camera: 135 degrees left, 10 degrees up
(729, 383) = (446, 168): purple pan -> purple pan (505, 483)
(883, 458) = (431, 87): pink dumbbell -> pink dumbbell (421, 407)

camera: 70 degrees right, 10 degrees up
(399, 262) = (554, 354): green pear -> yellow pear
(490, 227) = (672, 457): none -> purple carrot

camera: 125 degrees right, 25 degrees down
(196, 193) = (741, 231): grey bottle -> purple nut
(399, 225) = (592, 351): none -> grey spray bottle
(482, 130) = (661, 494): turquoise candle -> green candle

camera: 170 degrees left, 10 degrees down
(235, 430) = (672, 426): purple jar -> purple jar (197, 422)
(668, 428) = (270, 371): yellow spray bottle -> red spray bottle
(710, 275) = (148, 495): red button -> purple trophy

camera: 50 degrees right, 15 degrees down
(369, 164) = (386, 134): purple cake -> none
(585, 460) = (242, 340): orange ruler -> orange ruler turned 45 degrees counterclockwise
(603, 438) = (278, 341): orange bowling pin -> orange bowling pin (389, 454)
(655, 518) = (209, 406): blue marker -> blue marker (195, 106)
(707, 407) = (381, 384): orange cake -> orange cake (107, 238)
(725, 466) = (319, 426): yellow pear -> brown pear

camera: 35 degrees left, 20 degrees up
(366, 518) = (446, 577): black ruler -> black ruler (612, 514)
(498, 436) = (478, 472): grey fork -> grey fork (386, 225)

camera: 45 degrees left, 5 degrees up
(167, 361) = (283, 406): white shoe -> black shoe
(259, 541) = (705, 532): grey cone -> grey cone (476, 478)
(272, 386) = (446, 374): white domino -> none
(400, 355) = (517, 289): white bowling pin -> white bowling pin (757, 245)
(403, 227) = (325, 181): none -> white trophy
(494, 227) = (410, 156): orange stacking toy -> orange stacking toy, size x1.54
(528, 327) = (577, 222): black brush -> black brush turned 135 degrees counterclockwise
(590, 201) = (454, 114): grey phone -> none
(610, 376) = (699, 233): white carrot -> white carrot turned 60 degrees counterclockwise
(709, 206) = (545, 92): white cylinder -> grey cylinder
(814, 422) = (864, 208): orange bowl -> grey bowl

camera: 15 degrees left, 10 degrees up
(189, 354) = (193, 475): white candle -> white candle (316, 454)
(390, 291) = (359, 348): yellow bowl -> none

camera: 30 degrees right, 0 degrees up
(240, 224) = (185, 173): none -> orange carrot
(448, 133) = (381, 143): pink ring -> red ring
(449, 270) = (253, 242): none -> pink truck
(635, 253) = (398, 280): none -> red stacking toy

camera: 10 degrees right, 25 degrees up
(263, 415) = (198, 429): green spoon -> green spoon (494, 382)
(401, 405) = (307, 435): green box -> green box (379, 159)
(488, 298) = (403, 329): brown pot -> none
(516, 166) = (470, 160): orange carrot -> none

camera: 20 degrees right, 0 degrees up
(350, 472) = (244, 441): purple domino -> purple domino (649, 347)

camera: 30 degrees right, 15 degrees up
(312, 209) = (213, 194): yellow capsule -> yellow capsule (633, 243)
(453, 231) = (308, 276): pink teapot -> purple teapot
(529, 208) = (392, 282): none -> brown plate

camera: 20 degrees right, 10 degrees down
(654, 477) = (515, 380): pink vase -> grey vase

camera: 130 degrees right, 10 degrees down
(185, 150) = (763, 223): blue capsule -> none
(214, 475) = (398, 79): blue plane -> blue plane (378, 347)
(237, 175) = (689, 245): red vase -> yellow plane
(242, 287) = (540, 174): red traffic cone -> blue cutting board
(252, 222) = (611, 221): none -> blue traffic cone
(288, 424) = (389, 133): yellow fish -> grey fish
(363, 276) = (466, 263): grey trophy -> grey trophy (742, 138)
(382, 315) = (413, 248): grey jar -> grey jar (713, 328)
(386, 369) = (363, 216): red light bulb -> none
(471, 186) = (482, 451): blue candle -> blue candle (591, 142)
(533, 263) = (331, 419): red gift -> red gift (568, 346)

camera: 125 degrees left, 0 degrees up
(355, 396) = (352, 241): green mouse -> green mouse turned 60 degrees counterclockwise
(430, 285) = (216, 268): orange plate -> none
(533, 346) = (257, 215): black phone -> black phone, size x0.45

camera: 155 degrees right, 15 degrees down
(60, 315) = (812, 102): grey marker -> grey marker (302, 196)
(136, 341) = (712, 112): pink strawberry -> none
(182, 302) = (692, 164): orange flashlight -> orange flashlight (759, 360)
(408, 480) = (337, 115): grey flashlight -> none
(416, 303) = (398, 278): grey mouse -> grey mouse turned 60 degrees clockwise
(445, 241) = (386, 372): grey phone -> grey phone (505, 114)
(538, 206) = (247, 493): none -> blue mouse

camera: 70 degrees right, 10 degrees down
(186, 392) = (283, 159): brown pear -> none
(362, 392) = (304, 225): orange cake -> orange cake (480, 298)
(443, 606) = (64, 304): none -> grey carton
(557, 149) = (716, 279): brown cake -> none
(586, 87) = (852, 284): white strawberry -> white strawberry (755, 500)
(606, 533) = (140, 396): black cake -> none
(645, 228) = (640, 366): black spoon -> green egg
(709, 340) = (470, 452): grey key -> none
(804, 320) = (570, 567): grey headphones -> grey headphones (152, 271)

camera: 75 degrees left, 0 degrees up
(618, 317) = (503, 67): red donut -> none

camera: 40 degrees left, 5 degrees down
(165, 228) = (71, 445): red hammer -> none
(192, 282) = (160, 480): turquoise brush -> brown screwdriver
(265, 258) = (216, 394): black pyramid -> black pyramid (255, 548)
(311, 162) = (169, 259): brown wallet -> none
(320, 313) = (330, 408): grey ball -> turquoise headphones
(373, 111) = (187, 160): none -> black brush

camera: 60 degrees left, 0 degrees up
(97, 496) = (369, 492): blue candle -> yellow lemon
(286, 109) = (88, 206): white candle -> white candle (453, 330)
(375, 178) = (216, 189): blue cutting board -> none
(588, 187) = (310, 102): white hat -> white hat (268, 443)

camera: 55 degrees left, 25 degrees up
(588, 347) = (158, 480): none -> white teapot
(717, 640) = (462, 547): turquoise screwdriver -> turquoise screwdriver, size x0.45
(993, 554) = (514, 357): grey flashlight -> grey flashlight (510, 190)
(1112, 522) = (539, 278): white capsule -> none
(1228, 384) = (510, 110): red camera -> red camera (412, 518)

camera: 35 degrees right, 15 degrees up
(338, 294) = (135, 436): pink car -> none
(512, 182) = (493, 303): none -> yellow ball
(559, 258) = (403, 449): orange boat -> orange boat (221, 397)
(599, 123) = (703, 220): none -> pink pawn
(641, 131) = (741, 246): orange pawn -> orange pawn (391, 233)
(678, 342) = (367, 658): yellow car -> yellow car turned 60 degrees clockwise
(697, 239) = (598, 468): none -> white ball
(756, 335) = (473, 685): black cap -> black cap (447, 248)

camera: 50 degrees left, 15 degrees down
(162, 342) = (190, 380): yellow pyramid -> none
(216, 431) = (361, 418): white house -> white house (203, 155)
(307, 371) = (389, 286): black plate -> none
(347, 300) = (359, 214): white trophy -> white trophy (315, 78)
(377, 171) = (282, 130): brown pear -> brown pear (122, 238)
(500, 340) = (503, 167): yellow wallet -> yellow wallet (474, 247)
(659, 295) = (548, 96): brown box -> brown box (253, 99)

◇ ◇ ◇

PROBLEM: The answer should be the full listing, repeated without any change.

SOLUTION:
camera: 135 degrees left, 10 degrees up
(729, 383) = (446, 168): purple pan -> purple pan (505, 483)
(883, 458) = (431, 87): pink dumbbell -> pink dumbbell (421, 407)

camera: 70 degrees right, 10 degrees up
(399, 262) = (554, 354): green pear -> yellow pear
(490, 227) = (672, 457): none -> purple carrot

camera: 125 degrees right, 25 degrees down
(196, 193) = (741, 231): grey bottle -> purple nut
(399, 225) = (592, 351): none -> grey spray bottle
(482, 130) = (661, 494): turquoise candle -> green candle

camera: 170 degrees left, 10 degrees down
(235, 430) = (672, 426): purple jar -> purple jar (197, 422)
(668, 428) = (270, 371): yellow spray bottle -> red spray bottle
(710, 275) = (148, 495): red button -> purple trophy

camera: 50 degrees right, 15 degrees down
(369, 164) = (386, 134): purple cake -> none
(585, 460) = (242, 340): orange ruler -> orange ruler turned 45 degrees counterclockwise
(603, 438) = (278, 341): orange bowling pin -> orange bowling pin (389, 454)
(655, 518) = (209, 406): blue marker -> blue marker (195, 106)
(707, 407) = (381, 384): orange cake -> orange cake (107, 238)
(725, 466) = (319, 426): yellow pear -> brown pear

camera: 35 degrees left, 20 degrees up
(366, 518) = (446, 577): black ruler -> black ruler (612, 514)
(498, 436) = (478, 472): grey fork -> grey fork (386, 225)

camera: 45 degrees left, 5 degrees up
(167, 361) = (283, 406): white shoe -> black shoe
(259, 541) = (705, 532): grey cone -> grey cone (476, 478)
(272, 386) = (446, 374): white domino -> none
(400, 355) = (517, 289): white bowling pin -> white bowling pin (757, 245)
(403, 227) = (325, 181): none -> white trophy
(494, 227) = (410, 156): orange stacking toy -> orange stacking toy, size x1.54
(528, 327) = (577, 222): black brush -> black brush turned 135 degrees counterclockwise
(590, 201) = (454, 114): grey phone -> none
(610, 376) = (699, 233): white carrot -> white carrot turned 60 degrees counterclockwise
(709, 206) = (545, 92): white cylinder -> grey cylinder
(814, 422) = (864, 208): orange bowl -> grey bowl

camera: 15 degrees left, 10 degrees up
(189, 354) = (193, 475): white candle -> white candle (316, 454)
(390, 291) = (359, 348): yellow bowl -> none

camera: 30 degrees right, 0 degrees up
(240, 224) = (185, 173): none -> orange carrot
(448, 133) = (381, 143): pink ring -> red ring
(449, 270) = (253, 242): none -> pink truck
(635, 253) = (398, 280): none -> red stacking toy

camera: 10 degrees right, 25 degrees up
(263, 415) = (198, 429): green spoon -> green spoon (494, 382)
(401, 405) = (307, 435): green box -> green box (379, 159)
(488, 298) = (403, 329): brown pot -> none
(516, 166) = (470, 160): orange carrot -> none

camera: 20 degrees right, 0 degrees up
(350, 472) = (244, 441): purple domino -> purple domino (649, 347)

camera: 30 degrees right, 15 degrees up
(312, 209) = (213, 194): yellow capsule -> yellow capsule (633, 243)
(453, 231) = (308, 276): pink teapot -> purple teapot
(529, 208) = (392, 282): none -> brown plate

camera: 20 degrees right, 10 degrees down
(654, 477) = (515, 380): pink vase -> grey vase

camera: 130 degrees right, 10 degrees down
(185, 150) = (763, 223): blue capsule -> none
(214, 475) = (398, 79): blue plane -> blue plane (378, 347)
(237, 175) = (689, 245): red vase -> yellow plane
(242, 287) = (540, 174): red traffic cone -> blue cutting board
(252, 222) = (611, 221): none -> blue traffic cone
(288, 424) = (389, 133): yellow fish -> grey fish
(363, 276) = (466, 263): grey trophy -> grey trophy (742, 138)
(382, 315) = (413, 248): grey jar -> grey jar (713, 328)
(386, 369) = (363, 216): red light bulb -> none
(471, 186) = (482, 451): blue candle -> blue candle (591, 142)
(533, 263) = (331, 419): red gift -> red gift (568, 346)

camera: 125 degrees left, 0 degrees up
(355, 396) = (352, 241): green mouse -> green mouse turned 60 degrees counterclockwise
(430, 285) = (216, 268): orange plate -> none
(533, 346) = (257, 215): black phone -> black phone, size x0.45

camera: 155 degrees right, 15 degrees down
(60, 315) = (812, 102): grey marker -> grey marker (302, 196)
(136, 341) = (712, 112): pink strawberry -> none
(182, 302) = (692, 164): orange flashlight -> orange flashlight (759, 360)
(408, 480) = (337, 115): grey flashlight -> none
(416, 303) = (398, 278): grey mouse -> grey mouse turned 60 degrees clockwise
(445, 241) = (386, 372): grey phone -> grey phone (505, 114)
(538, 206) = (247, 493): none -> blue mouse

camera: 70 degrees right, 10 degrees down
(186, 392) = (283, 159): brown pear -> none
(362, 392) = (304, 225): orange cake -> orange cake (480, 298)
(443, 606) = (64, 304): none -> grey carton
(557, 149) = (716, 279): brown cake -> none
(586, 87) = (852, 284): white strawberry -> white strawberry (755, 500)
(606, 533) = (140, 396): black cake -> none
(645, 228) = (640, 366): black spoon -> green egg
(709, 340) = (470, 452): grey key -> none
(804, 320) = (570, 567): grey headphones -> grey headphones (152, 271)

camera: 75 degrees left, 0 degrees up
(618, 317) = (503, 67): red donut -> none

camera: 40 degrees left, 5 degrees down
(165, 228) = (71, 445): red hammer -> none
(192, 282) = (160, 480): turquoise brush -> brown screwdriver
(265, 258) = (216, 394): black pyramid -> black pyramid (255, 548)
(311, 162) = (169, 259): brown wallet -> none
(320, 313) = (330, 408): grey ball -> turquoise headphones
(373, 111) = (187, 160): none -> black brush

camera: 60 degrees left, 0 degrees up
(97, 496) = (369, 492): blue candle -> yellow lemon
(286, 109) = (88, 206): white candle -> white candle (453, 330)
(375, 178) = (216, 189): blue cutting board -> none
(588, 187) = (310, 102): white hat -> white hat (268, 443)

camera: 55 degrees left, 25 degrees up
(588, 347) = (158, 480): none -> white teapot
(717, 640) = (462, 547): turquoise screwdriver -> turquoise screwdriver, size x0.45
(993, 554) = (514, 357): grey flashlight -> grey flashlight (510, 190)
(1112, 522) = (539, 278): white capsule -> none
(1228, 384) = (510, 110): red camera -> red camera (412, 518)

camera: 35 degrees right, 15 degrees up
(338, 294) = (135, 436): pink car -> none
(512, 182) = (493, 303): none -> yellow ball
(559, 258) = (403, 449): orange boat -> orange boat (221, 397)
(599, 123) = (703, 220): none -> pink pawn
(641, 131) = (741, 246): orange pawn -> orange pawn (391, 233)
(678, 342) = (367, 658): yellow car -> yellow car turned 60 degrees clockwise
(697, 239) = (598, 468): none -> white ball
(756, 335) = (473, 685): black cap -> black cap (447, 248)

camera: 50 degrees left, 15 degrees down
(162, 342) = (190, 380): yellow pyramid -> none
(216, 431) = (361, 418): white house -> white house (203, 155)
(307, 371) = (389, 286): black plate -> none
(347, 300) = (359, 214): white trophy -> white trophy (315, 78)
(377, 171) = (282, 130): brown pear -> brown pear (122, 238)
(500, 340) = (503, 167): yellow wallet -> yellow wallet (474, 247)
(659, 295) = (548, 96): brown box -> brown box (253, 99)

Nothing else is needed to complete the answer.